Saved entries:
-------
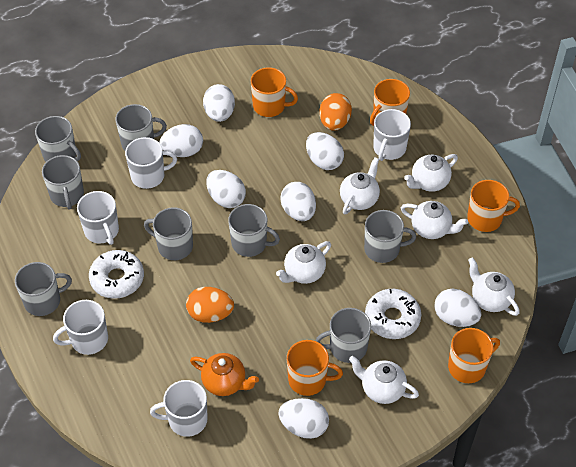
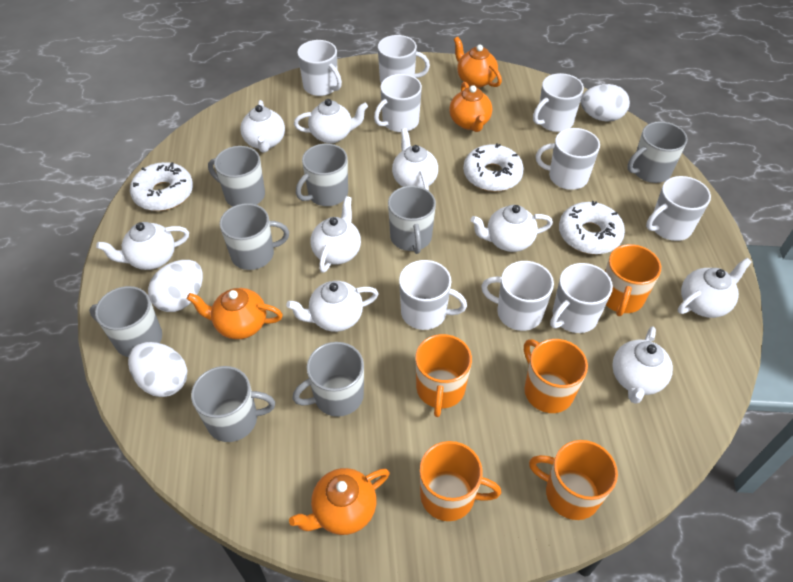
orange egg: 2 -> 0
orange teapot: 1 -> 4
white donut: 2 -> 3
white egg: 7 -> 3
white mug: 5 -> 9
white teapot: 6 -> 9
-------
* AIM OF THE TASK
Make a verbatim copy of all the entries and strip out the pictures.

* TASK ANSWER
orange egg: 2 -> 0
orange teapot: 1 -> 4
white donut: 2 -> 3
white egg: 7 -> 3
white mug: 5 -> 9
white teapot: 6 -> 9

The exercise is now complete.